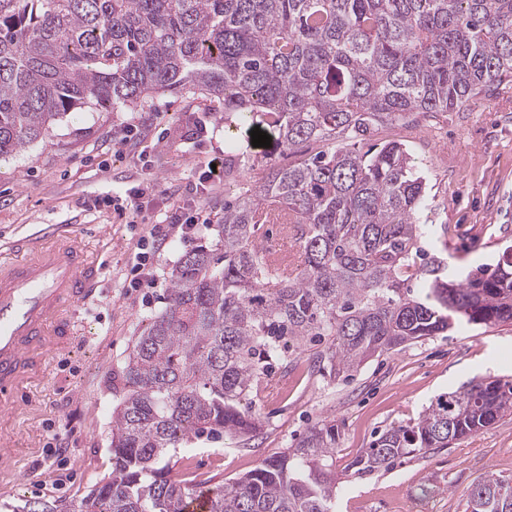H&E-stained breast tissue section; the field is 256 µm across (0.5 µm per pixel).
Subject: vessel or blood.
Wrapping results in <instances>:
<instances>
[{
	"mask_svg": "<svg viewBox=\"0 0 512 512\" xmlns=\"http://www.w3.org/2000/svg\"><path fill=\"white\" fill-rule=\"evenodd\" d=\"M100 265L74 225L49 224L0 250V409L23 401L21 388L58 347L54 323L88 303Z\"/></svg>",
	"mask_w": 512,
	"mask_h": 512,
	"instance_id": "vessel-or-blood-1",
	"label": "vessel or blood"
}]
</instances>
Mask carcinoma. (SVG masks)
Masks as SVG:
<instances>
[{
    "label": "carcinoma",
    "mask_w": 512,
    "mask_h": 512,
    "mask_svg": "<svg viewBox=\"0 0 512 512\" xmlns=\"http://www.w3.org/2000/svg\"><path fill=\"white\" fill-rule=\"evenodd\" d=\"M512 83V0H0V157L66 112L199 91L224 119L276 134L273 151L331 145L234 184L221 253L185 252L170 299L136 337L112 412V475L72 512H187L191 481L165 459L192 442L249 441L241 409L292 344L323 345L335 378L464 320L512 323V253L457 279L425 258L427 184L405 143L376 144ZM288 214L301 249L291 275L253 244L267 212ZM512 414V381L473 380L412 425L386 429L355 473L447 448ZM333 421L213 490L209 512H334ZM465 512H512V484L488 474Z\"/></svg>",
    "instance_id": "cac0c4a2"
}]
</instances>
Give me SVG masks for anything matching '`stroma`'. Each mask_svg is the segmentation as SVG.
<instances>
[{
  "instance_id": "1",
  "label": "stroma",
  "mask_w": 512,
  "mask_h": 512,
  "mask_svg": "<svg viewBox=\"0 0 512 512\" xmlns=\"http://www.w3.org/2000/svg\"><path fill=\"white\" fill-rule=\"evenodd\" d=\"M130 124L129 147L113 152V140ZM250 131L246 124H225L221 107L186 90L110 112L83 105L45 137L0 158V245L43 224L77 225L103 263L105 287L101 303L79 307L78 340L65 341L44 376L26 385L28 406L0 413V431L13 440L0 456V512L28 500L68 512L111 476L112 411L123 394L126 356L165 307L169 273L180 257L202 244L216 246L225 192L219 183L204 195L209 223L160 248L158 284L140 290L123 281L149 224L133 212L119 217L109 208H89V200L147 187L160 207L187 199L189 185L214 158L240 180L266 155L288 166V155L253 146ZM376 139L404 142L420 165L432 223L449 228L447 238L430 239V248L462 275L496 263L512 244V85L415 129L384 127ZM312 357L292 346L287 366L273 369L250 394L245 407L262 429L248 444L196 442L171 459L173 476L191 472L205 490L227 485L285 451L308 426L332 419L341 475L336 512H464L471 484L485 473L512 480V415L391 470L359 477L350 469L380 432L417 421L438 395L478 378L512 380V323L462 325L373 358L346 379L313 372Z\"/></svg>"
}]
</instances>
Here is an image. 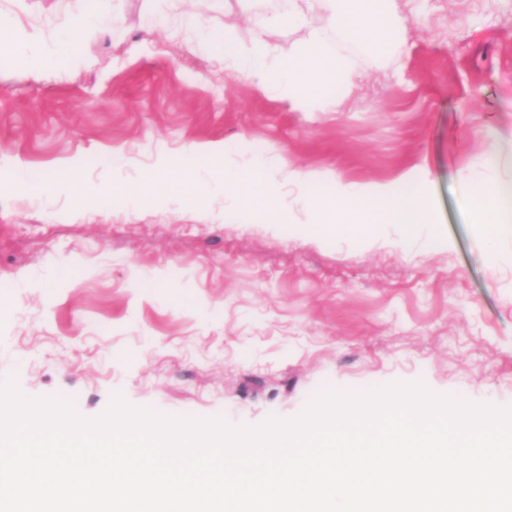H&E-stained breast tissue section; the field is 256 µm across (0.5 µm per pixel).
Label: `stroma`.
<instances>
[{"label":"stroma","mask_w":512,"mask_h":512,"mask_svg":"<svg viewBox=\"0 0 512 512\" xmlns=\"http://www.w3.org/2000/svg\"><path fill=\"white\" fill-rule=\"evenodd\" d=\"M86 0H0L16 28L56 44L59 15ZM112 24L66 44L89 65L0 67V169L61 178L54 195L0 196V386L73 399L84 418L114 398L171 417L255 427L292 419L335 390L420 383L475 404H512V238L473 222L471 176L512 136V0H393L410 27L402 58L323 35L356 87L339 112H295L224 67V25L290 47L270 26L279 0H111ZM205 20L196 47L185 14ZM224 143L226 163L277 157L311 176L424 196L437 242L300 231L297 218L241 219L222 197L164 194L138 206L91 200L114 157L134 185L155 151L201 167L193 147Z\"/></svg>","instance_id":"obj_1"}]
</instances>
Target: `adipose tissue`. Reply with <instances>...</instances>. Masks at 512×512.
I'll use <instances>...</instances> for the list:
<instances>
[{
	"label": "adipose tissue",
	"mask_w": 512,
	"mask_h": 512,
	"mask_svg": "<svg viewBox=\"0 0 512 512\" xmlns=\"http://www.w3.org/2000/svg\"><path fill=\"white\" fill-rule=\"evenodd\" d=\"M305 0H289L286 11L270 20L273 27L299 31L288 49L261 42L243 43L224 37V65L243 80H259L260 88L286 102L295 112H317L329 104L327 91L335 85L353 86V68L337 55L332 42L307 19ZM325 26L345 40L385 50L402 46L405 19L389 12L385 0H325ZM324 26V27H325ZM42 35L35 30L15 33L11 20L0 17V61L15 58L19 49L30 60L46 64ZM476 224L492 227L496 238L512 237V182L475 185L468 198Z\"/></svg>",
	"instance_id": "obj_1"
}]
</instances>
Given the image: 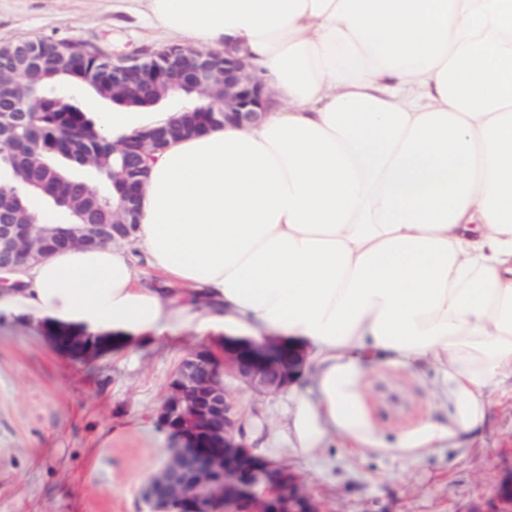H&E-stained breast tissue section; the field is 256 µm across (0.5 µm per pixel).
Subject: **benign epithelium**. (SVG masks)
<instances>
[{"mask_svg":"<svg viewBox=\"0 0 512 512\" xmlns=\"http://www.w3.org/2000/svg\"><path fill=\"white\" fill-rule=\"evenodd\" d=\"M103 67L112 82V94L124 98H156L162 91L174 96L190 94L194 111L216 126H244L267 111L273 91L258 74L250 54L226 46L214 51H138L111 57ZM27 69L32 86L43 80L42 67L29 47L17 46L4 64ZM216 85L219 98L210 96ZM45 95L27 98L29 111L1 112L0 136L24 121H33ZM94 128L75 124L59 128L54 137L67 140L90 136ZM185 136L179 121L164 131L130 140L108 143L124 157L112 171V181L125 187V195L112 207V221L84 214L63 234L50 237L37 224L36 214L19 210L0 216V272L14 271L59 250L92 246L131 237L148 162L160 145ZM49 338L62 352L89 357L105 351L102 342L66 330L50 329ZM304 355L285 340L258 345L247 339L224 337V347L198 349L187 355L174 371L159 418L180 443L169 449L167 465L143 488L144 499L154 512H323L306 491L300 477L284 464H273L251 454L238 439L240 415L232 393L224 383L228 375L258 393H276L299 378Z\"/></svg>","mask_w":512,"mask_h":512,"instance_id":"7a95c632","label":"benign epithelium"}]
</instances>
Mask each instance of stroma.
<instances>
[{"mask_svg":"<svg viewBox=\"0 0 512 512\" xmlns=\"http://www.w3.org/2000/svg\"><path fill=\"white\" fill-rule=\"evenodd\" d=\"M89 41L111 51L173 44L143 17L106 0H0V45L25 38ZM186 331L163 342H132L75 359L43 327L0 314V512H150L141 488L164 460L167 431L157 410L182 358L207 345ZM225 384L242 417L262 409L280 422L286 393L258 395ZM366 390L375 423L393 434L437 409L433 372L378 364ZM124 427L113 437L116 427ZM270 459L288 465L329 512H492L512 477V379L501 381L480 438L421 460L348 449L300 459L279 444Z\"/></svg>","mask_w":512,"mask_h":512,"instance_id":"1","label":"stroma"}]
</instances>
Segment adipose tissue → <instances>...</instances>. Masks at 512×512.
I'll return each mask as SVG.
<instances>
[{
  "label": "adipose tissue",
  "mask_w": 512,
  "mask_h": 512,
  "mask_svg": "<svg viewBox=\"0 0 512 512\" xmlns=\"http://www.w3.org/2000/svg\"><path fill=\"white\" fill-rule=\"evenodd\" d=\"M175 38L248 49L277 104L149 162L130 242L9 273L0 313L114 343L199 335L301 348L286 423L257 456L335 443L421 459L475 438L512 377V0H112ZM169 112H111L109 135ZM160 274L171 294L142 282ZM434 370L444 416L393 436L379 363Z\"/></svg>",
  "instance_id": "ef3b65f1"
}]
</instances>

* * * * * * *

EXERCISE REQUIREMENTS
Return each line with "Subject".

PROBLEM SOLUTION
Subject: vessel or blood.
Subject: **benign epithelium**. (SVG masks)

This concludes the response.